Image change detection data:
○ ○ ○ ○ ○

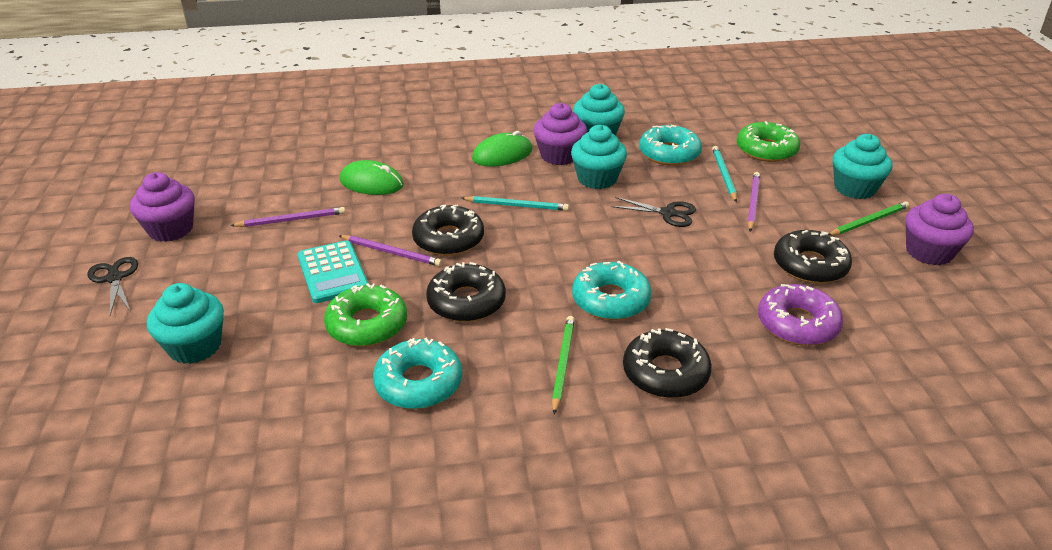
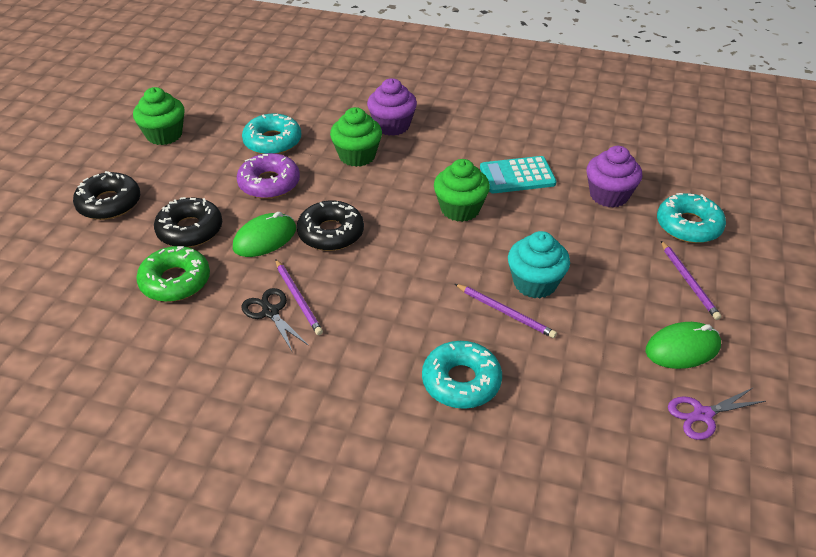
black donut: 4 -> 3
black scissors: 2 -> 1
green cupcake: 0 -> 3
green donut: 2 -> 1
green pencil: 2 -> 0
purple cupcake: 3 -> 2
purple scissors: 0 -> 1
turquoise cupcake: 4 -> 1
turquoise pencil: 2 -> 0

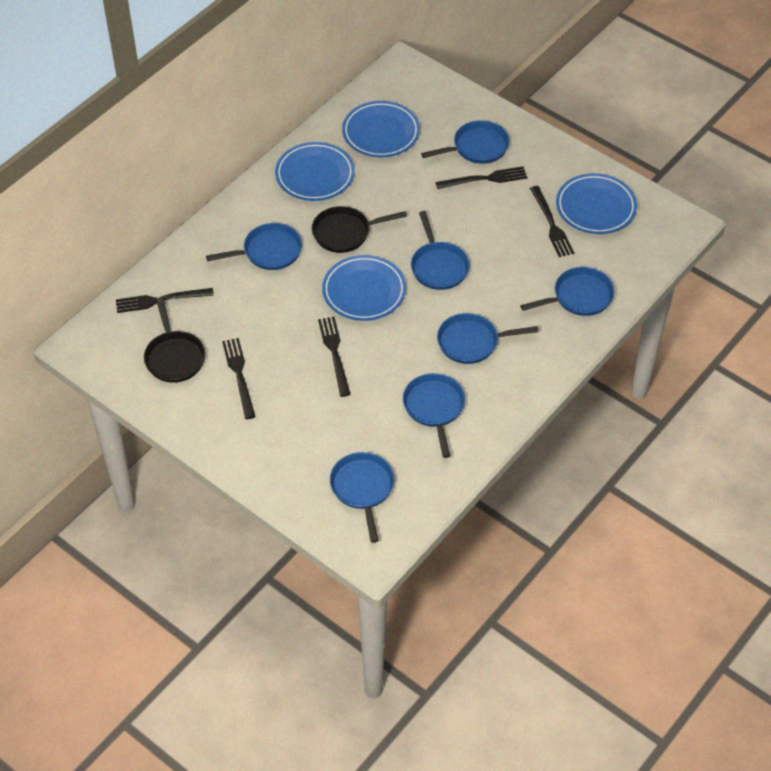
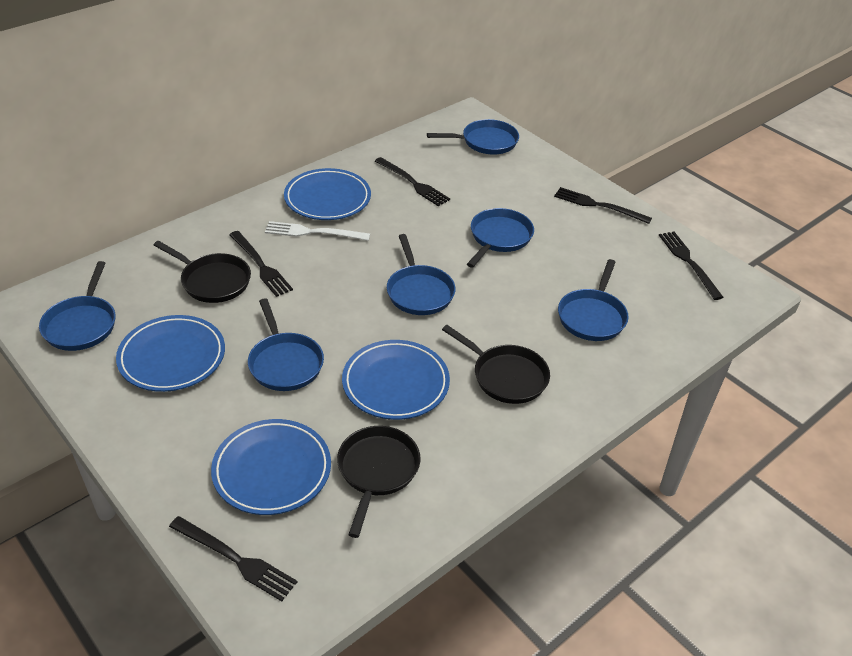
black pan: 2 -> 3
blue pan: 7 -> 6
white fork: 0 -> 1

○ ○ ○ ○ ○

Work to complete => With the pictures removed, return the data above word for word.

Task output =>
black donut: 4 -> 3
black scissors: 2 -> 1
green cupcake: 0 -> 3
green donut: 2 -> 1
green pencil: 2 -> 0
purple cupcake: 3 -> 2
purple scissors: 0 -> 1
turquoise cupcake: 4 -> 1
turquoise pencil: 2 -> 0

black pan: 2 -> 3
blue pan: 7 -> 6
white fork: 0 -> 1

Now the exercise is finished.